[ABOUT THIS EXERCISE]: Your copy of the entries below should hold exactly the lines from the one containing "turquoise marker: [235,358,288,450]" to the one containing "purple star: [447,269,514,327]", inclusive, and no pictures.

[SOURCE RECORDS]:
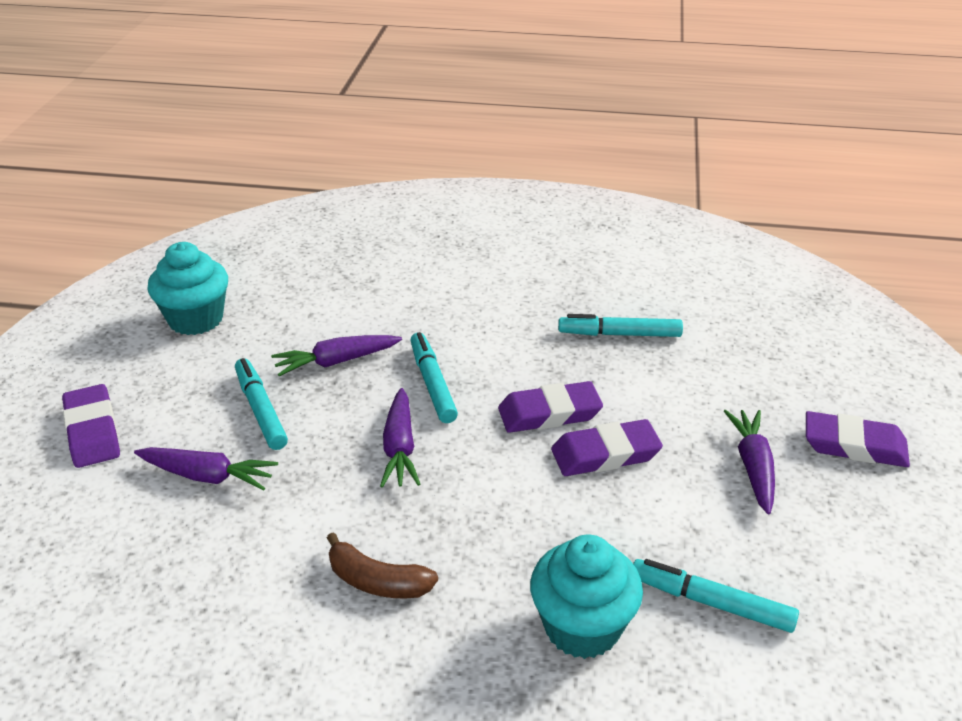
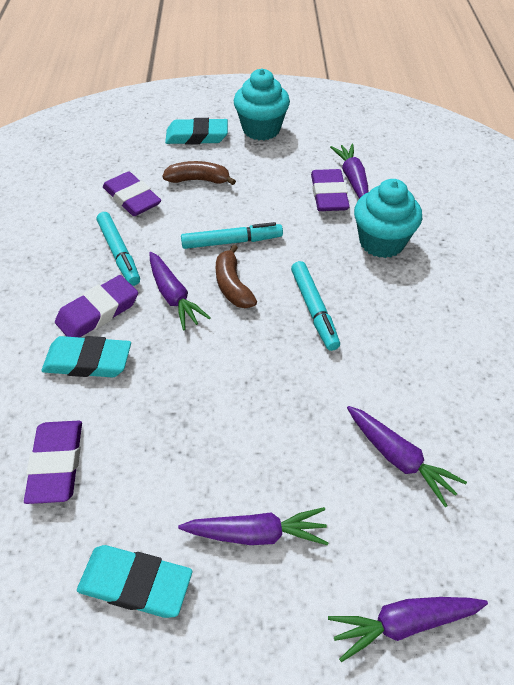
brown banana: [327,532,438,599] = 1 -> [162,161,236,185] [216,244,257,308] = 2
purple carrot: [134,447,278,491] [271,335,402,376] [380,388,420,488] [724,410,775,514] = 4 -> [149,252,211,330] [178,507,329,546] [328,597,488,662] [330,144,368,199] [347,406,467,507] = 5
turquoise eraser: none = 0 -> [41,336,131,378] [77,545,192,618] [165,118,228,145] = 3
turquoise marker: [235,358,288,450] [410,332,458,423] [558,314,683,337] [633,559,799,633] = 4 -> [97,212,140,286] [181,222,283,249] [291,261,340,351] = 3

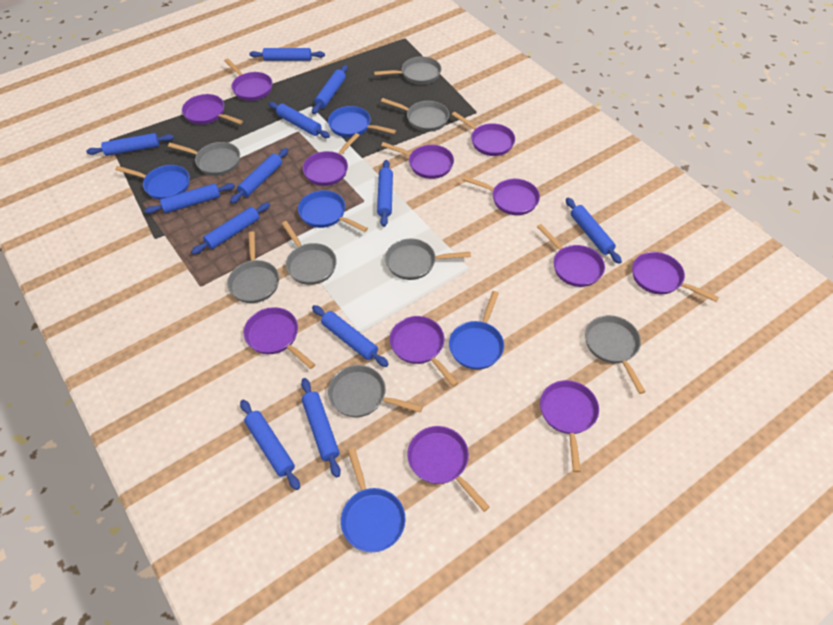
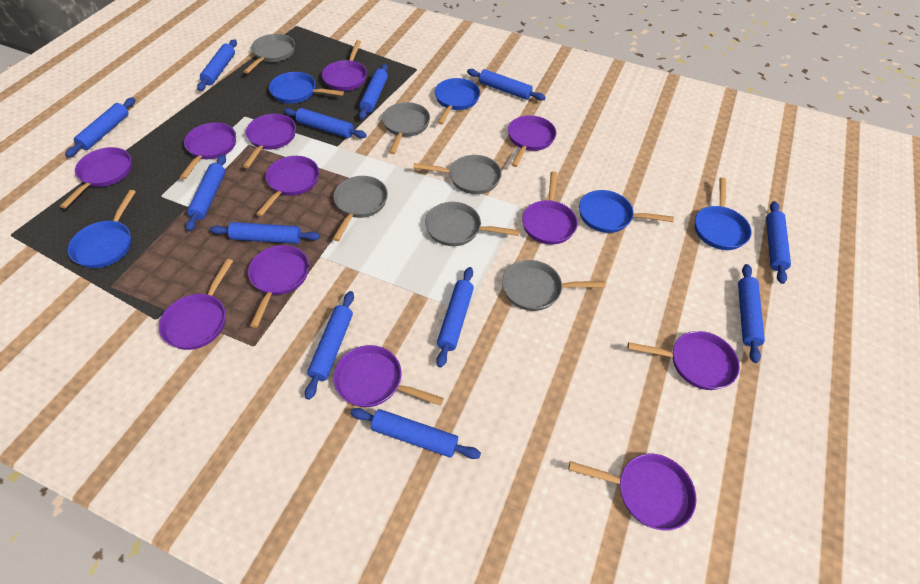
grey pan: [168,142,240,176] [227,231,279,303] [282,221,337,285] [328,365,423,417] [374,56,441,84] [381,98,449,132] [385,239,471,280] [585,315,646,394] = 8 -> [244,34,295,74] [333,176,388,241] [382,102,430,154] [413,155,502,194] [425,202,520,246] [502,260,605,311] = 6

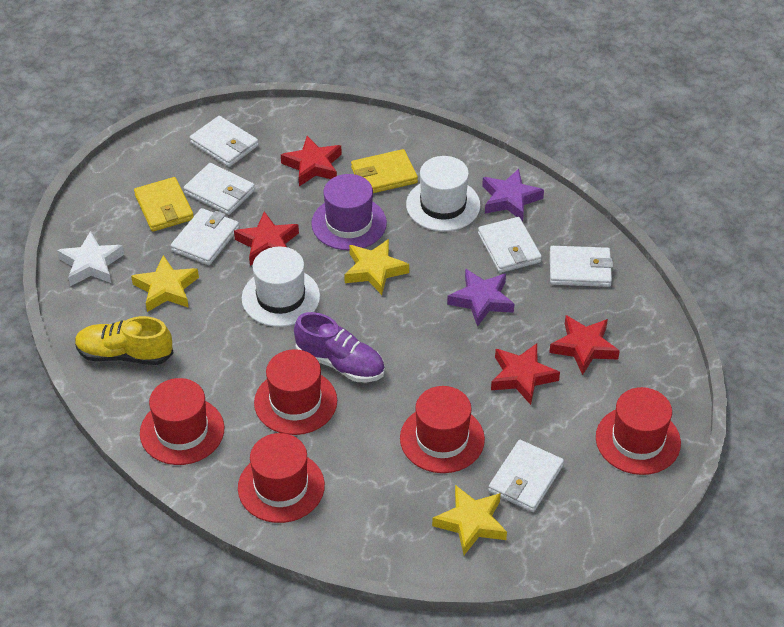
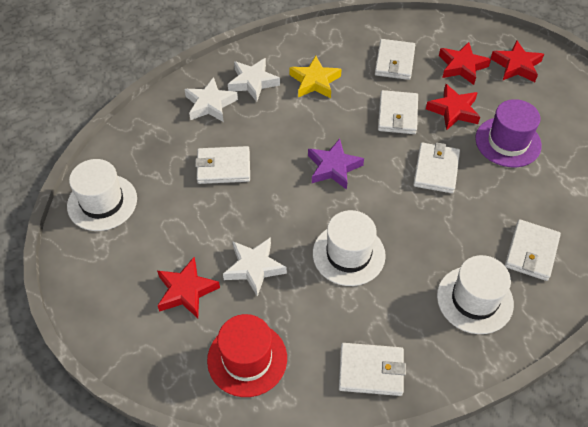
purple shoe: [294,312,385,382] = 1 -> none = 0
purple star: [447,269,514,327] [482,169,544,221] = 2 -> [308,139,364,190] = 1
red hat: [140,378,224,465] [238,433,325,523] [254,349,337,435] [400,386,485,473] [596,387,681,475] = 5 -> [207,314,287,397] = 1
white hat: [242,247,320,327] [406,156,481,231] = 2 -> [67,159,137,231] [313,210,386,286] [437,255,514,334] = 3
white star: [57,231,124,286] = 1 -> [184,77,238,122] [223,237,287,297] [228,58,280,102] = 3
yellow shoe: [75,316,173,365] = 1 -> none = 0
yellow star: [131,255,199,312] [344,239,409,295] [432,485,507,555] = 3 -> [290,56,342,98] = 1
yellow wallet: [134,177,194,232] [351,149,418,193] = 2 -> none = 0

[RESULT OF THIS TASK]:
turquoise marker: [235,358,288,450] [410,332,458,423] [558,314,683,337] [633,559,799,633] = 4 -> [97,212,140,286] [181,222,283,249] [291,261,340,351] = 3

grey pan: [168,142,240,176] [227,231,279,303] [282,221,337,285] [328,365,423,417] [374,56,441,84] [381,98,449,132] [385,239,471,280] [585,315,646,394] = 8 -> [244,34,295,74] [333,176,388,241] [382,102,430,154] [413,155,502,194] [425,202,520,246] [502,260,605,311] = 6

purple shoe: [294,312,385,382] = 1 -> none = 0
purple star: [447,269,514,327] [482,169,544,221] = 2 -> [308,139,364,190] = 1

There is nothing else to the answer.